> **Exercise instructions**
Search the material for the string "square", then show every line where it turns up.
______
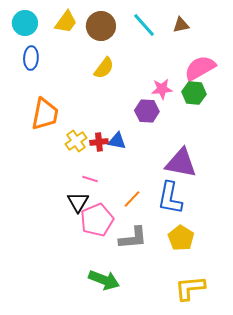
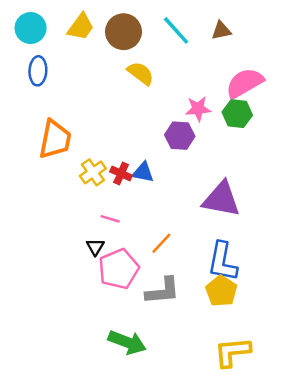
yellow semicircle: (104, 68) -> (141, 73), moved, turned -90
red cross: (99, 142) -> (121, 174), turned 30
blue L-shape: (170, 198) -> (223, 262), moved
black triangle: (78, 202) -> (95, 247), size x0.7

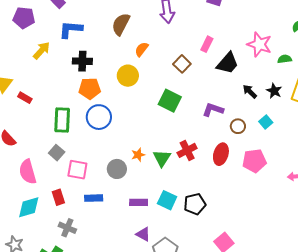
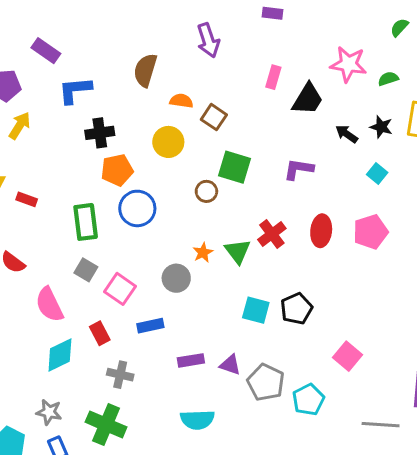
orange semicircle: (142, 49) -> (181, 101), turned 70
yellow arrow: (41, 51) -> (20, 126), moved
brown square: (182, 64) -> (214, 117), moved
brown circle: (238, 126) -> (206, 191), moved
pink square: (77, 170) -> (120, 289), turned 35
purple rectangle: (139, 202) -> (191, 360), moved

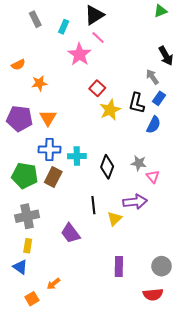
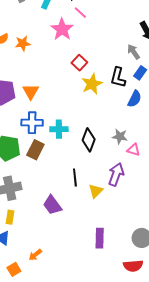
orange star: (39, 83) -> (23, 43), moved
pink triangle: (153, 177) -> (133, 150), turned -32
purple arrow: (135, 202) -> (116, 174), turned -65

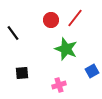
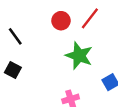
black square: (22, 73) -> (13, 70), moved, turned 32

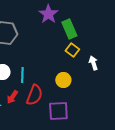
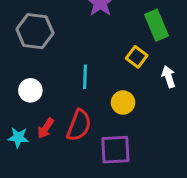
green rectangle: (69, 29) -> (156, 25), moved
cyan line: (22, 75) -> (85, 77), moved

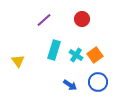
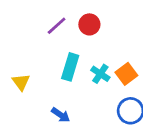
red circle: (82, 19) -> (89, 24), moved
blue arrow: (70, 85) -> (61, 115), moved

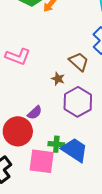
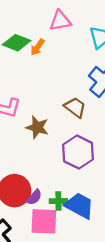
brown star: (58, 79) -> (37, 127), moved, size x1.5
purple semicircle: (35, 113) -> (34, 197), moved

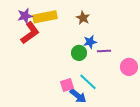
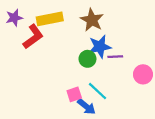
purple star: (25, 16) -> (14, 18), moved
brown star: (83, 18) -> (92, 20), size x1.5
blue star: (90, 42) -> (100, 47), size x1.5

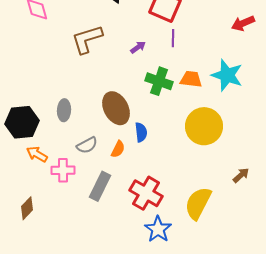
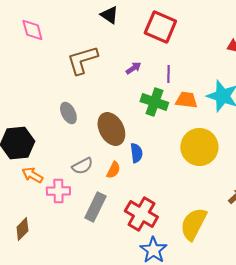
purple line: (173, 38) -> (168, 74), moved
gray ellipse: (64, 110) -> (68, 113), moved, turned -30

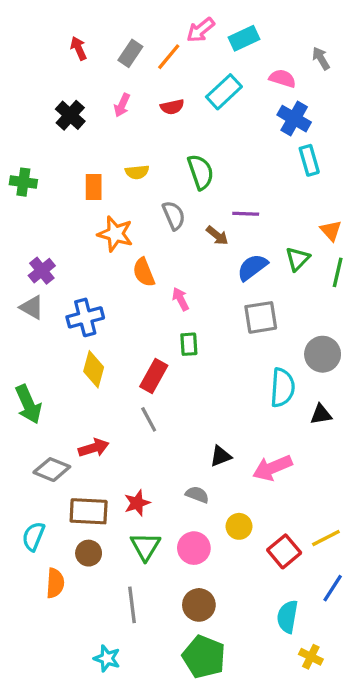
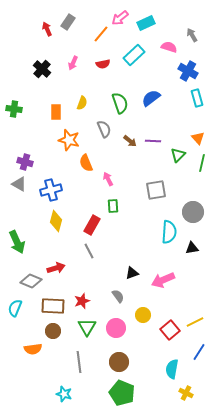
gray rectangle: (130, 53) -> (68, 22), moved
blue cross: (294, 119) -> (188, 71), moved
cyan rectangle: (309, 160) -> (197, 98), moved
yellow semicircle: (137, 172) -> (82, 103), turned -64
purple line: (246, 214) -> (153, 141), moved
blue semicircle: (252, 267) -> (151, 98), moved
purple cross: (42, 271) -> (25, 162), turned -35
gray semicircle: (197, 495) -> (118, 296), turned 32
cyan semicircle: (33, 536) -> (15, 308), moved
orange semicircle: (55, 583) -> (33, 349), turned 78

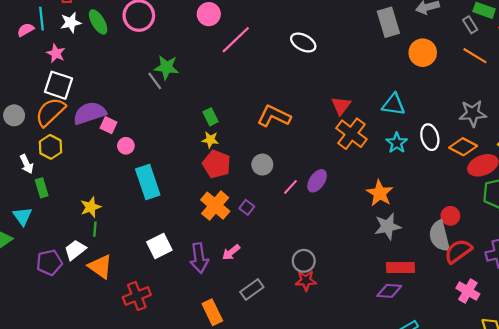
______
> **Problem solution**
brown square: (182, 64) -> (214, 117), moved
pink square: (77, 170) -> (120, 289), turned 35
black square: (22, 73) -> (13, 70), moved, turned 32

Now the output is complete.